## Action item
Output only the stretch of the listing that starts at the line containing "C203: 2.2uF (plus" and ends at the line containing "TP201: test point (U202/RB5) -> none", reproduced exactly with both ends.

## Material supplied
►

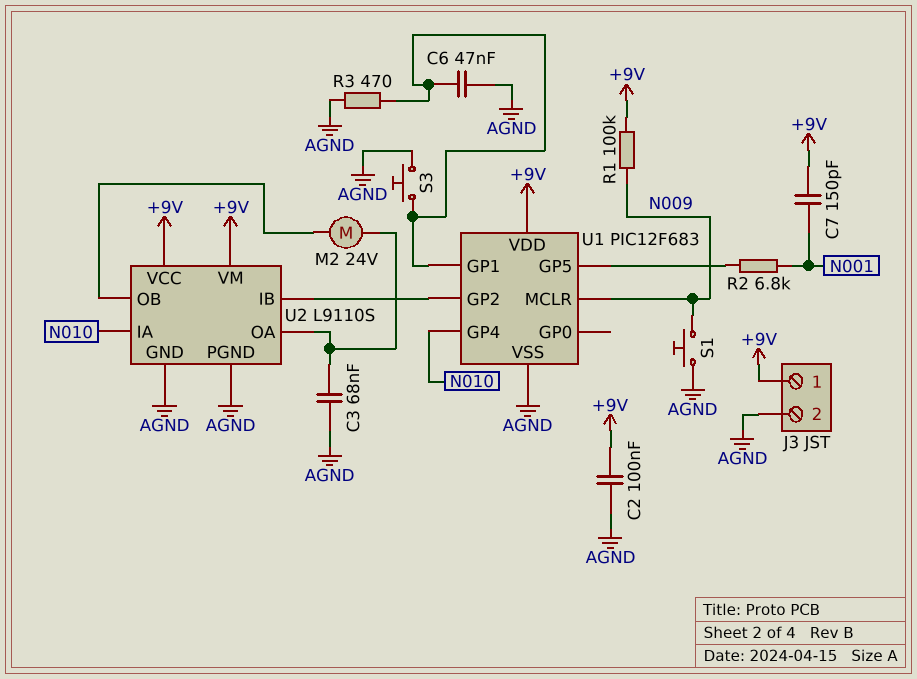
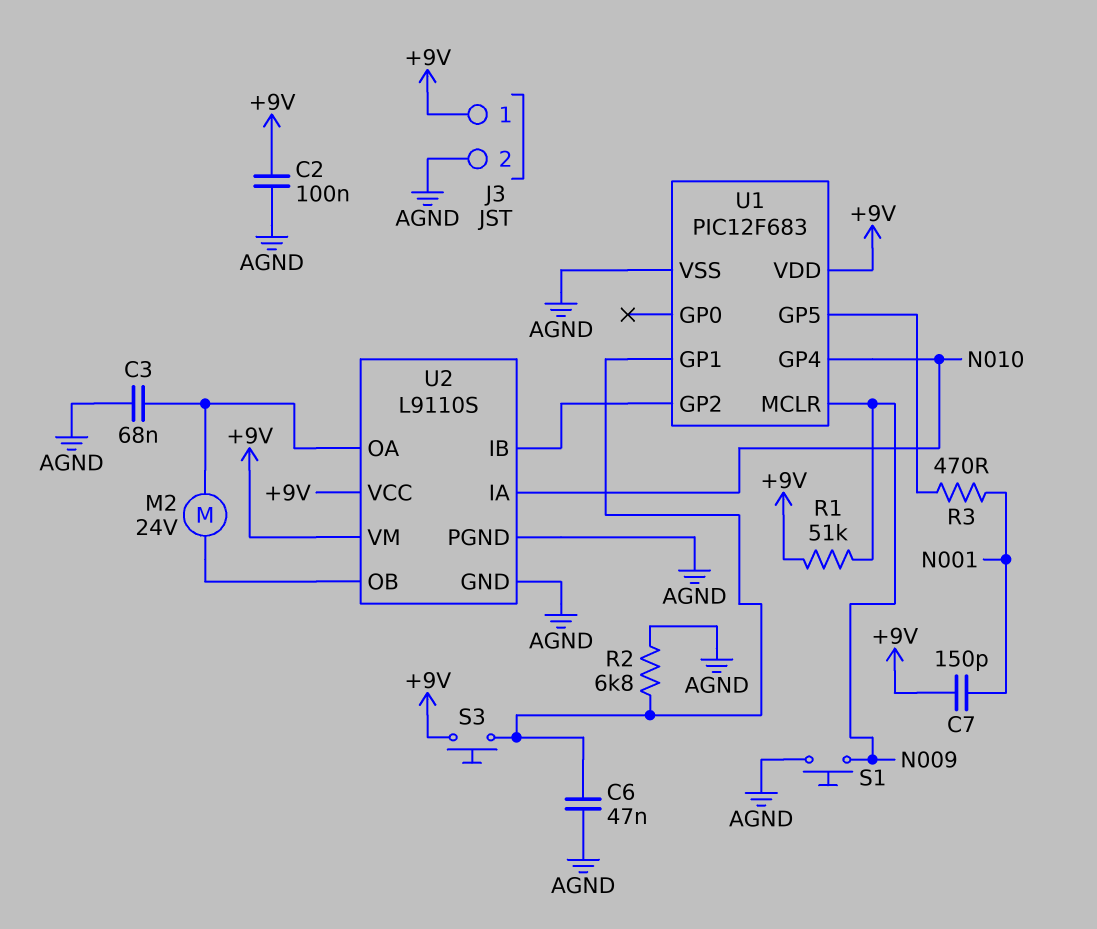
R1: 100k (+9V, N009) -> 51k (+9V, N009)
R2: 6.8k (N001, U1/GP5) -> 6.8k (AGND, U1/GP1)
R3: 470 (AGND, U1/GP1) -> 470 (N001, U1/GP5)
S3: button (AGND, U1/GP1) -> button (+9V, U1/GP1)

◄
►

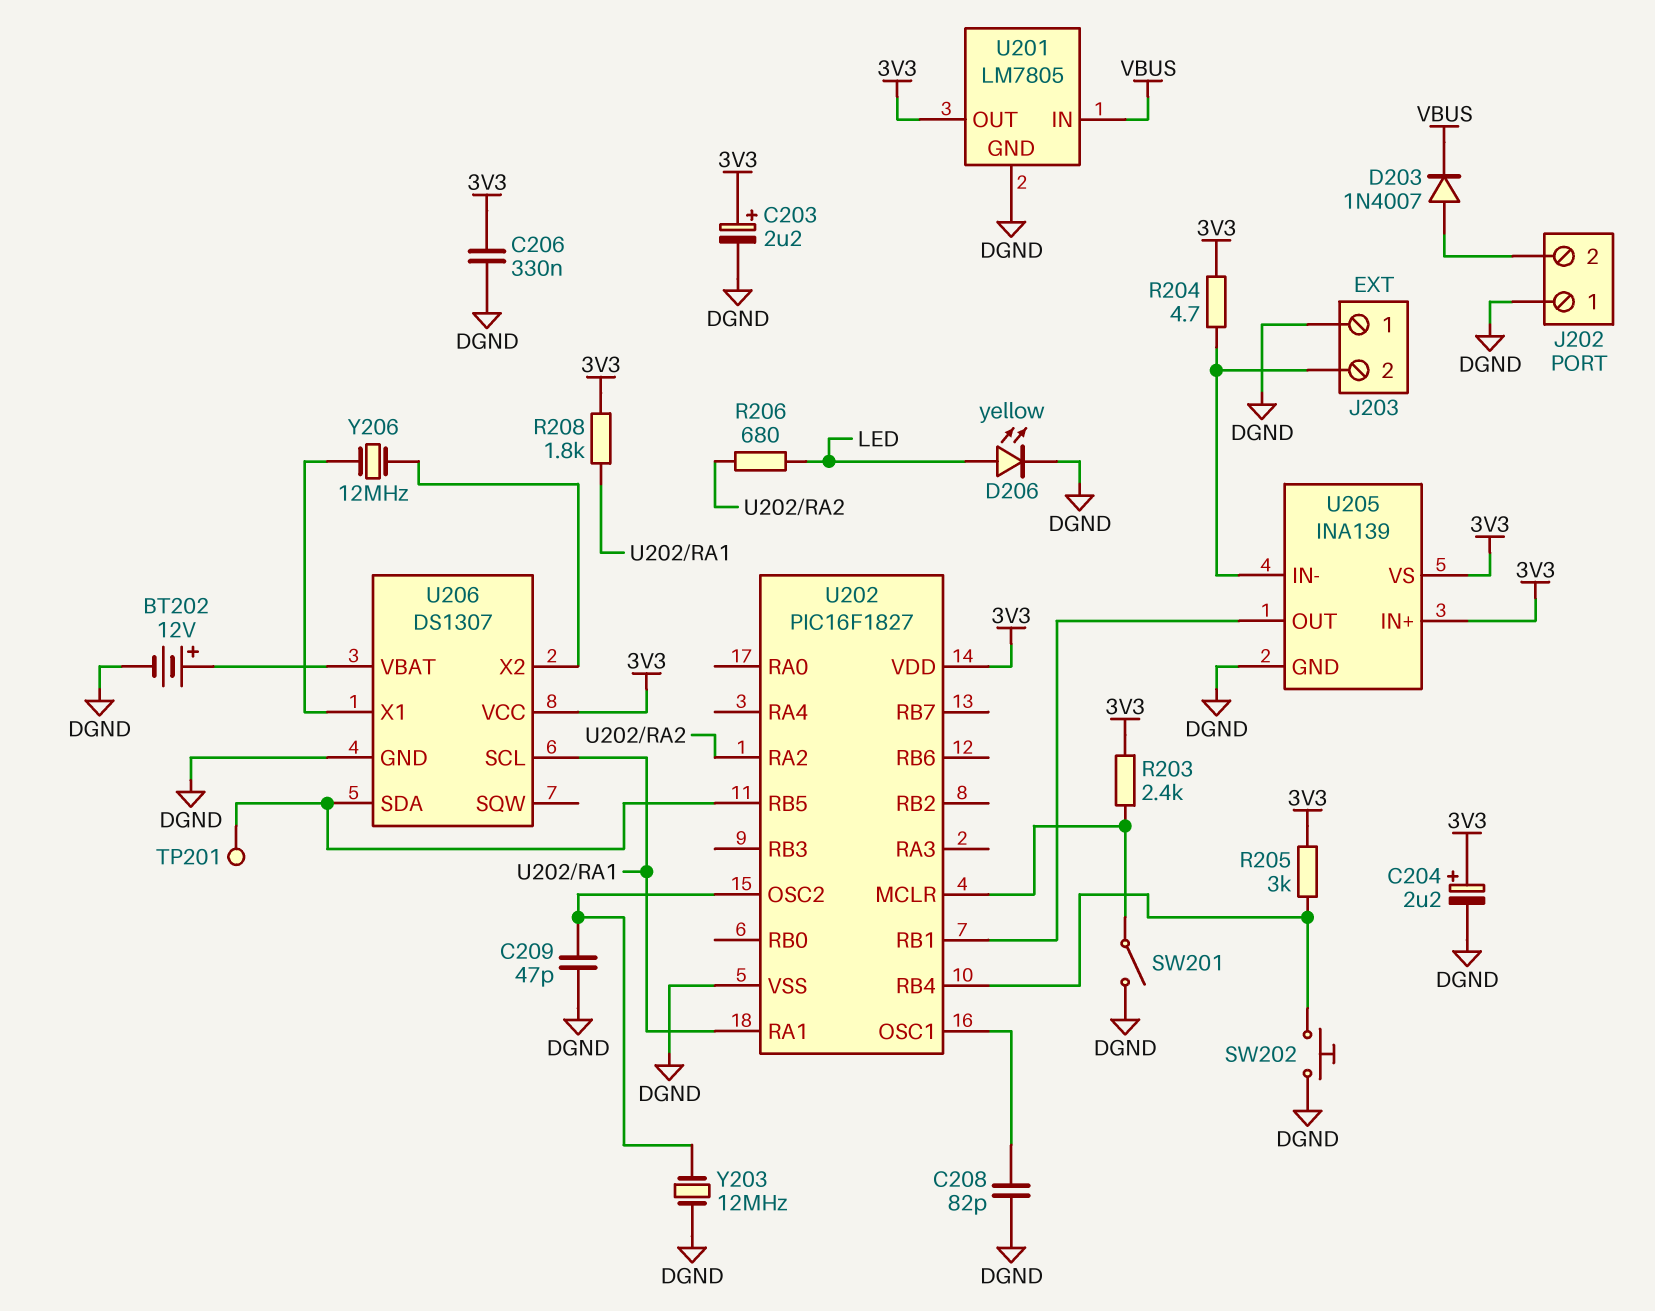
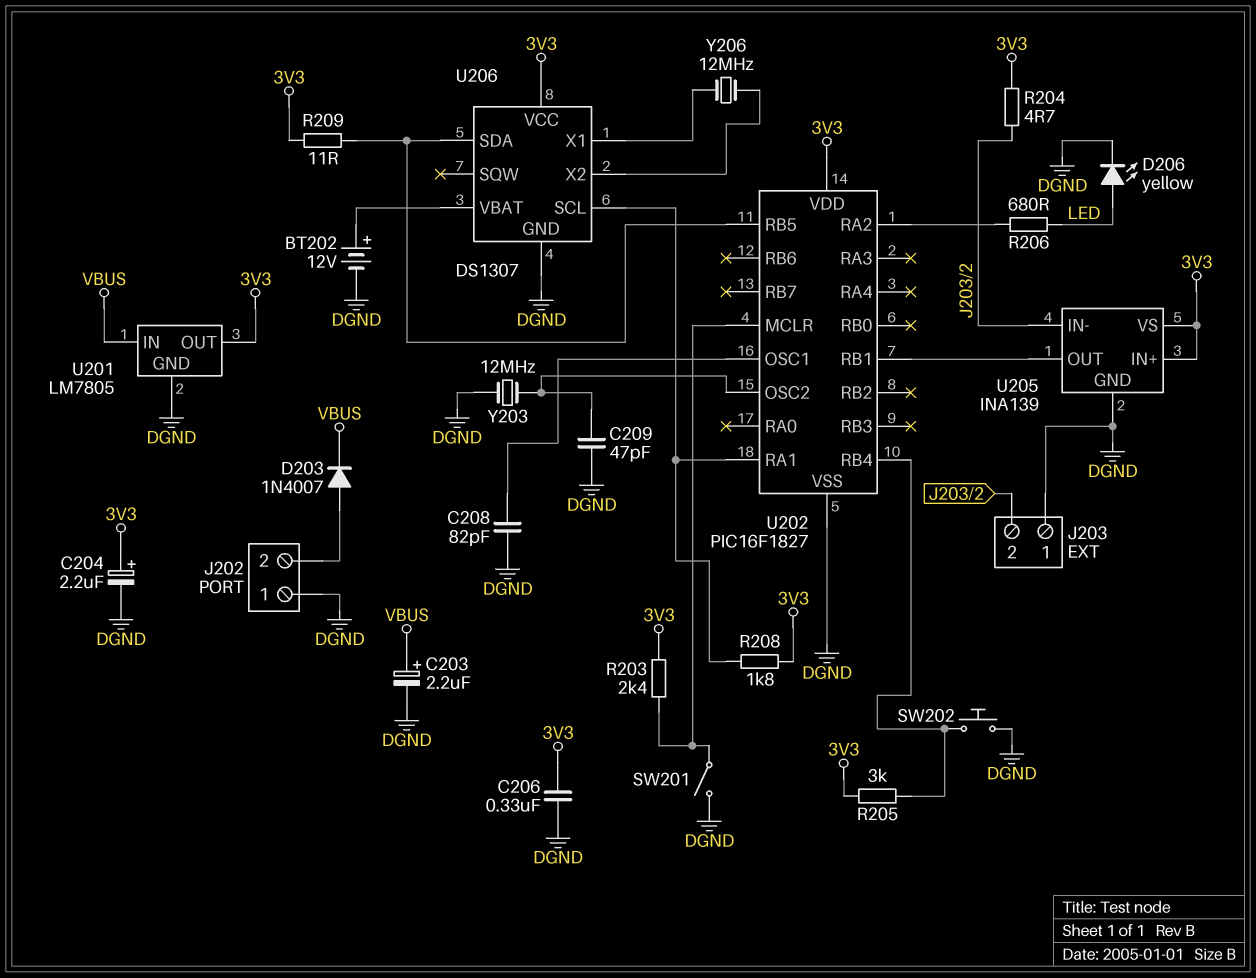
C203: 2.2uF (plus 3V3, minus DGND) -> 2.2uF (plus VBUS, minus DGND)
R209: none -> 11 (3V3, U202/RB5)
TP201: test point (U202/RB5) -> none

◄

## Finished task
C203: 2.2uF (plus 3V3, minus DGND) -> 2.2uF (plus VBUS, minus DGND)
R209: none -> 11 (3V3, U202/RB5)
TP201: test point (U202/RB5) -> none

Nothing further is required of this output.